▸ WORK TO BE COMPLETED
Copy the lines of all the records, swapping "none" for "no time" and changing nothing else. Leave the pictures out of your answer.

— BEGIN —

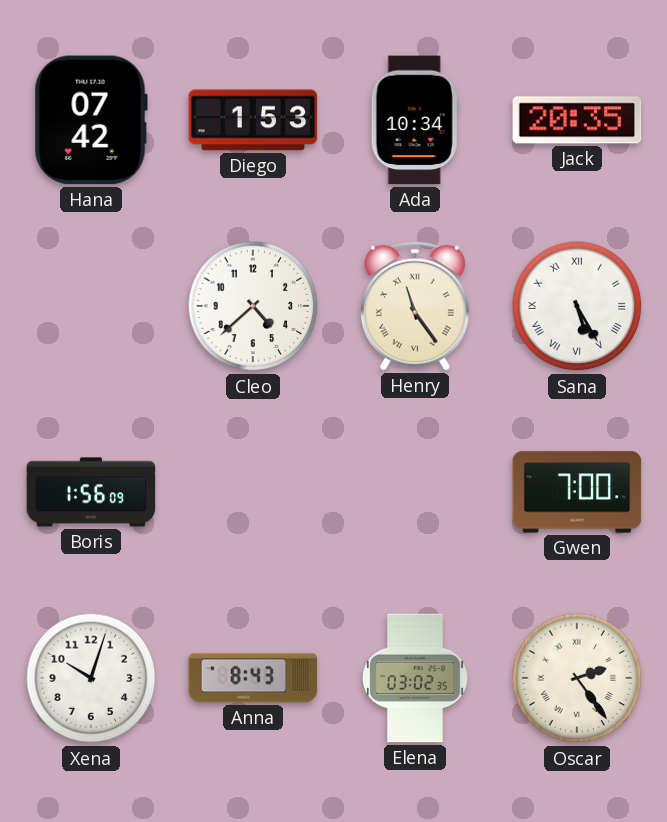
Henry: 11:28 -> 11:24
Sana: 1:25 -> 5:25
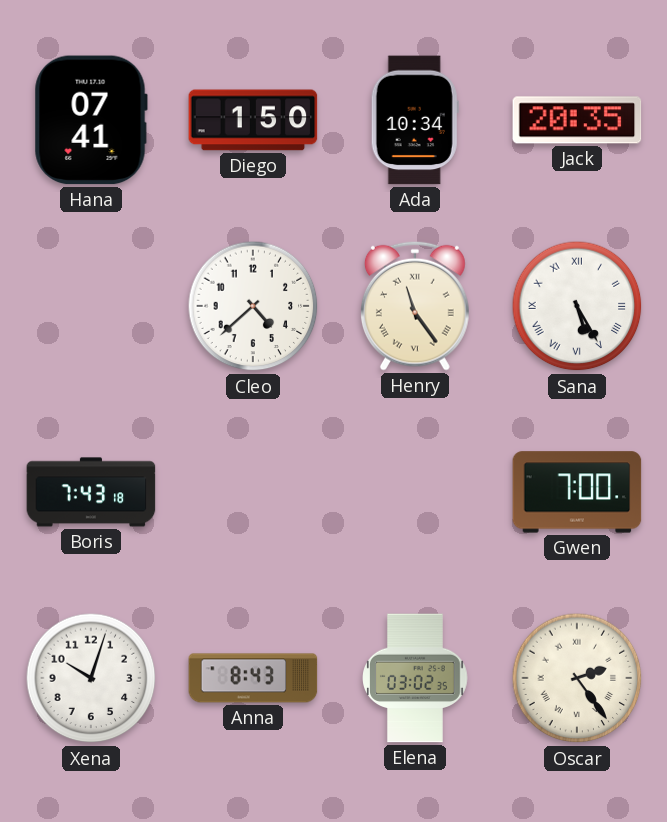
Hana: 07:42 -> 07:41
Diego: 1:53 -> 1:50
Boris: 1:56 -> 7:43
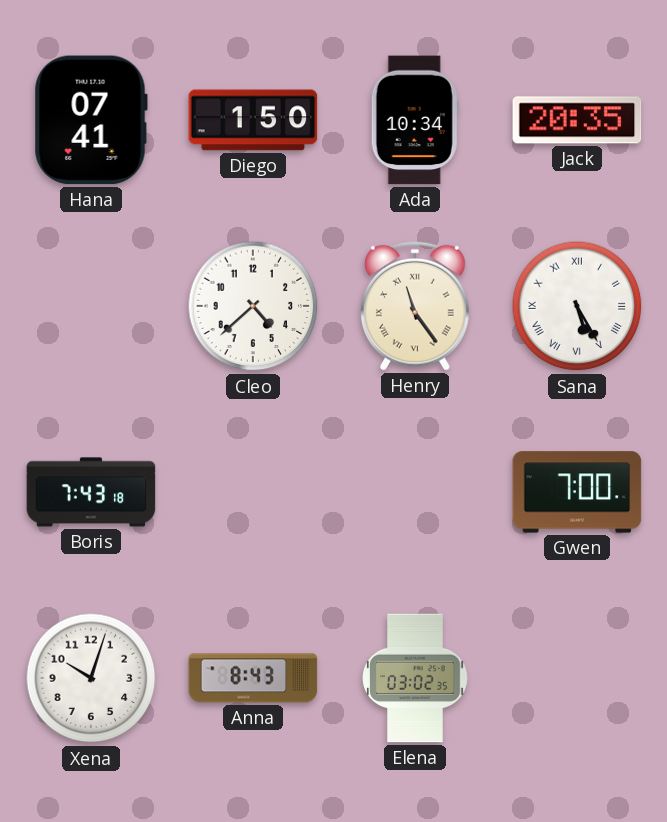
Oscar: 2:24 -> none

— END —

▸ WORKED ANSWER
Henry: 11:28 -> 11:24
Sana: 1:25 -> 5:25
Hana: 07:42 -> 07:41
Diego: 1:53 -> 1:50
Boris: 1:56 -> 7:43
Oscar: 2:24 -> no time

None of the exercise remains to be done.